■ Requirement ■
From the entries below, return only the lines starting at the one that contains "none -> grey brick C12:C14 level 1" and ending at the one that contains "none -> blue brick G5 level 3", exactly as they stand.

(Before-and-after object lists)
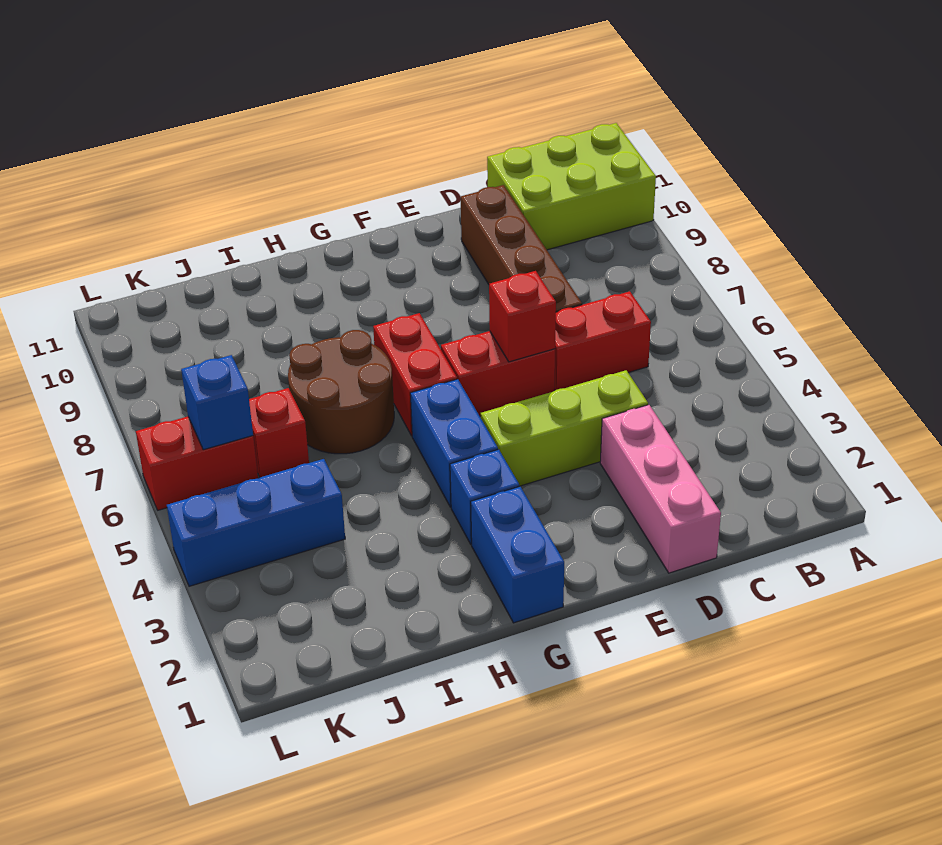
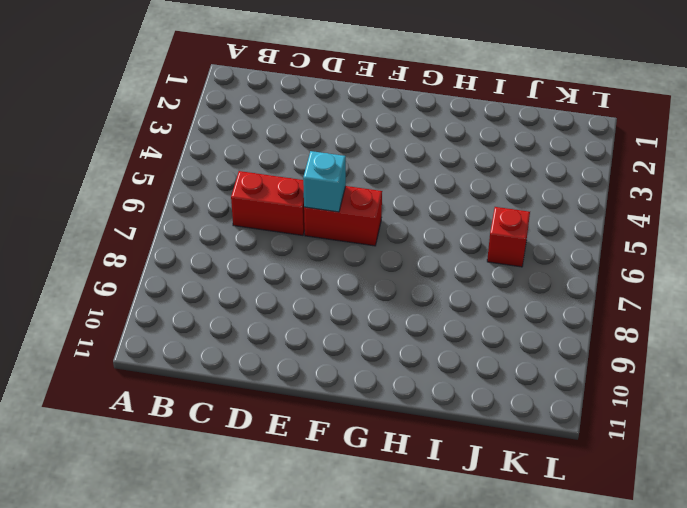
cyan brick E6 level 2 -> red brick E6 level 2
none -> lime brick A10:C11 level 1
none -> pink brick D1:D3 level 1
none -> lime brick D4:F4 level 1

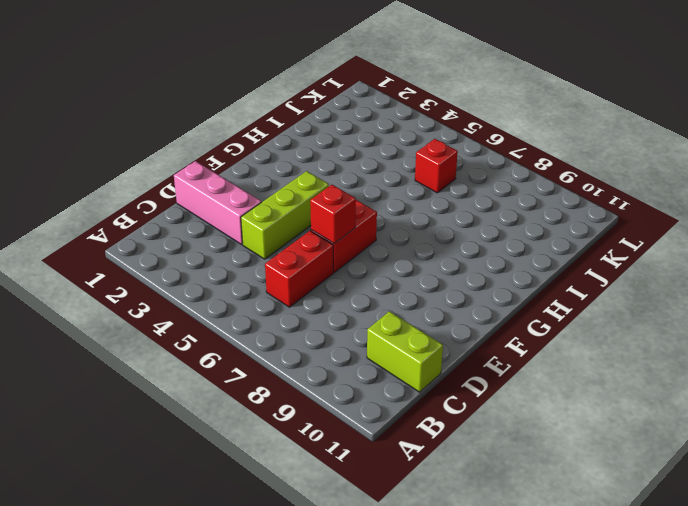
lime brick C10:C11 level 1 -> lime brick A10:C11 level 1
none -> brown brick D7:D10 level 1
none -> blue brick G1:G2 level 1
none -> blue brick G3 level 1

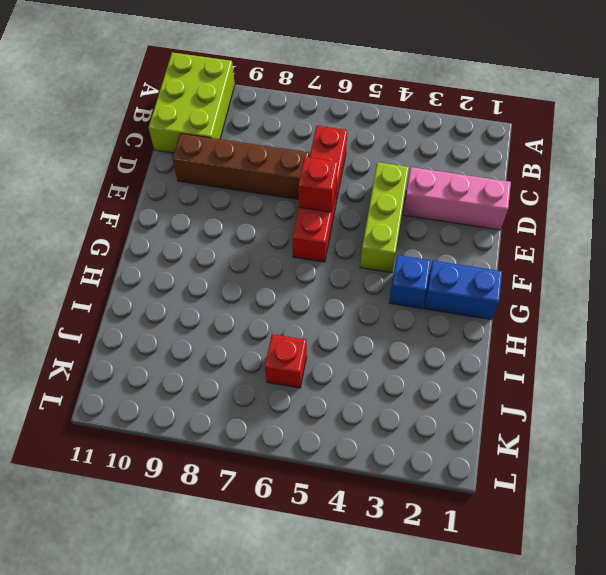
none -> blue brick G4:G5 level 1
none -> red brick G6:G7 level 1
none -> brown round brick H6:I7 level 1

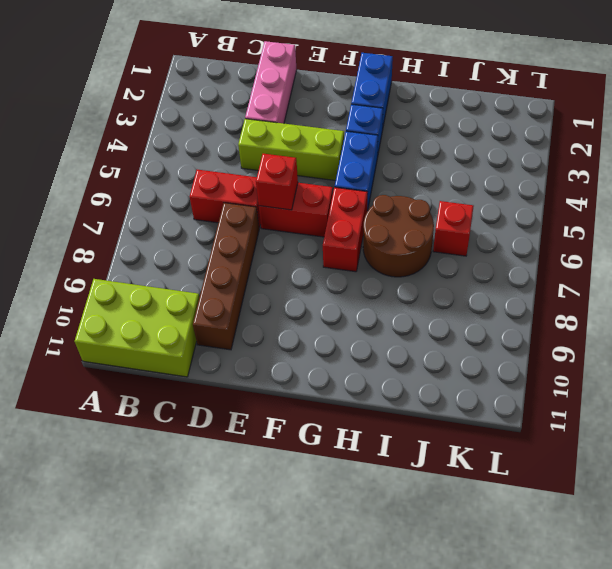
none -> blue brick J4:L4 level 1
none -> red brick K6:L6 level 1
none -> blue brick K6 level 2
...
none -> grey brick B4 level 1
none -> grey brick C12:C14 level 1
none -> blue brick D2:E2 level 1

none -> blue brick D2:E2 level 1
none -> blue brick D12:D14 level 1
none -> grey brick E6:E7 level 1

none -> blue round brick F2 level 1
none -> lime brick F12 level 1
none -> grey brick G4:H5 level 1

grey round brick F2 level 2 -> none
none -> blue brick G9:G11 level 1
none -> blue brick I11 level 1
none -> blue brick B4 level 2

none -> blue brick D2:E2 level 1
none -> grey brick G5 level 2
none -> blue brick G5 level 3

■ Solution ■
none -> grey brick C12:C14 level 1
none -> blue brick D2:E2 level 1

none -> blue brick D2:E2 level 1
none -> blue brick D12:D14 level 1
none -> grey brick E6:E7 level 1

none -> blue round brick F2 level 1
none -> lime brick F12 level 1
none -> grey brick G4:H5 level 1

grey round brick F2 level 2 -> none
none -> blue brick G9:G11 level 1
none -> blue brick I11 level 1
none -> blue brick B4 level 2

none -> blue brick D2:E2 level 1
none -> grey brick G5 level 2
none -> blue brick G5 level 3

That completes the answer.